Your goal:
If a picture appears, leave it out, and reproduce exactly the lines from the start of the listing below through the one bearing "(539, 92) = (536, 558): red".

Information given:
****

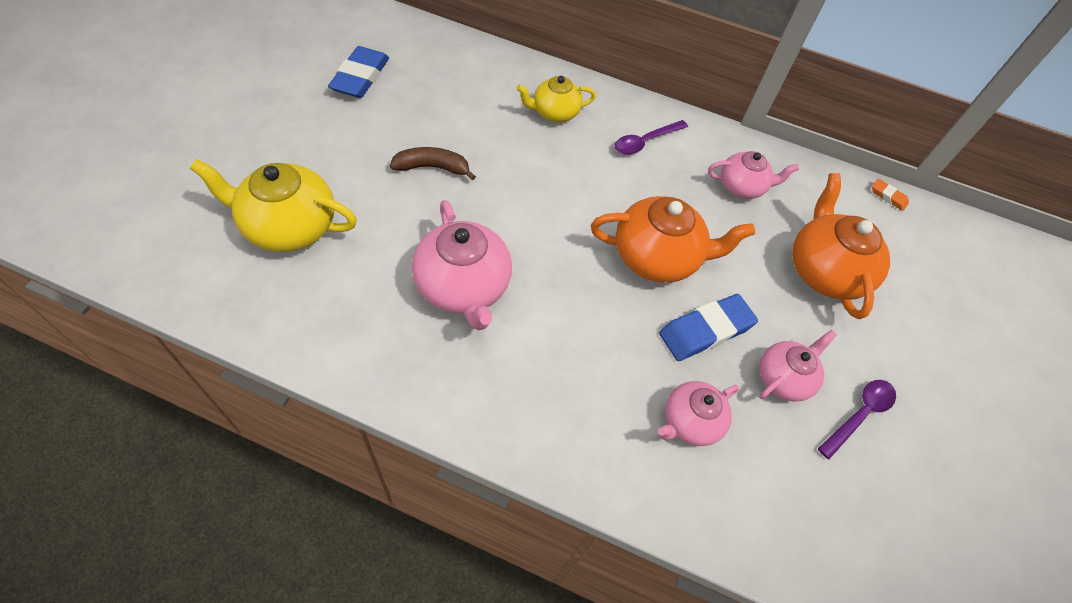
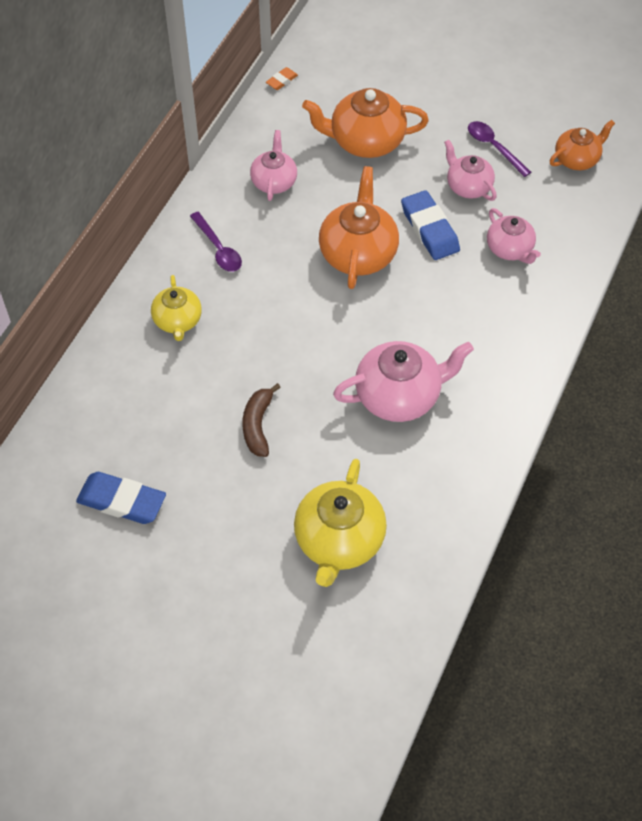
camera: 80 degrees left, 0 degrees up
(872, 529) = (577, 159): none -> orange teapot

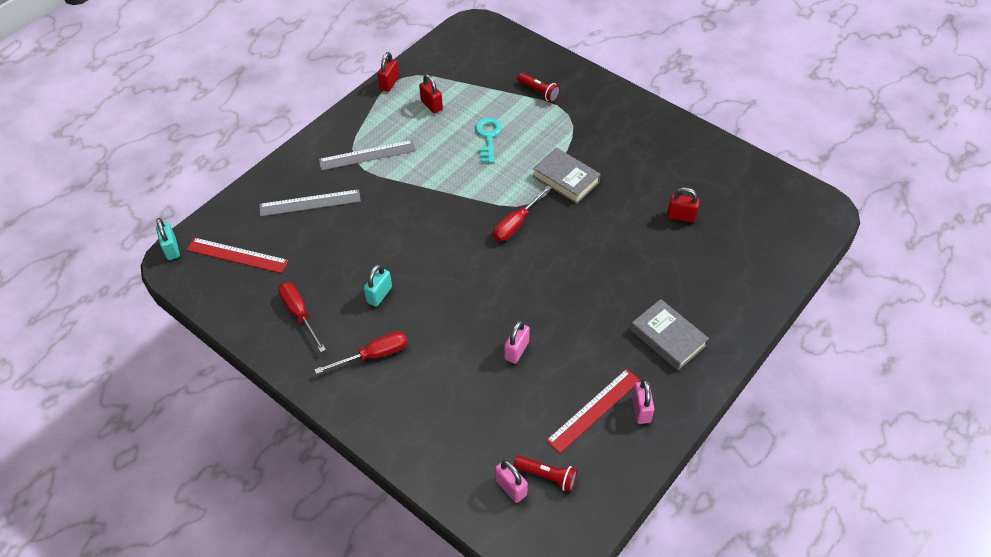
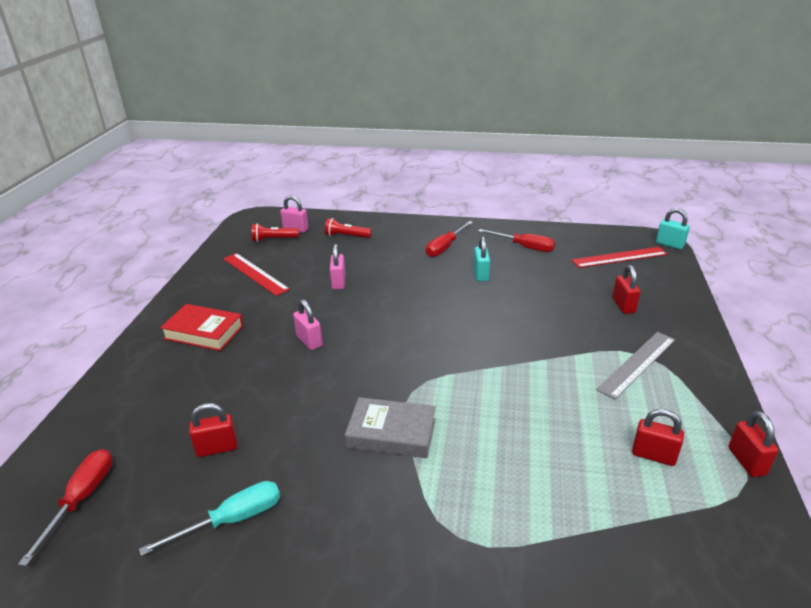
camera: 150 degrees right, 20 degrees down
(310, 203) = (623, 306): grey ruler -> red padlock
(488, 137) = (535, 444): turquoise key -> none
(516, 223) = (412, 364): red screwdriver -> red screwdriver (82, 499)
(539, 92) = (536, 558): red flashlight -> red flashlight (346, 236)
(594, 410) = (255, 274): red ruler -> red ruler turned 60 degrees counterclockwise
(641, 409) = (216, 285): pink padlock -> pink padlock (309, 341)
(668, 338) = (204, 332): grey book -> red book
(682, 168) = (232, 520): none -> turquoise screwdriver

****

Expected answer:
camera: 80 degrees left, 0 degrees up
(872, 529) = (577, 159): none -> orange teapot

camera: 150 degrees right, 20 degrees down
(310, 203) = (623, 306): grey ruler -> red padlock
(488, 137) = (535, 444): turquoise key -> none
(516, 223) = (412, 364): red screwdriver -> red screwdriver (82, 499)
(539, 92) = (536, 558): red flashlight -> red flashlight (346, 236)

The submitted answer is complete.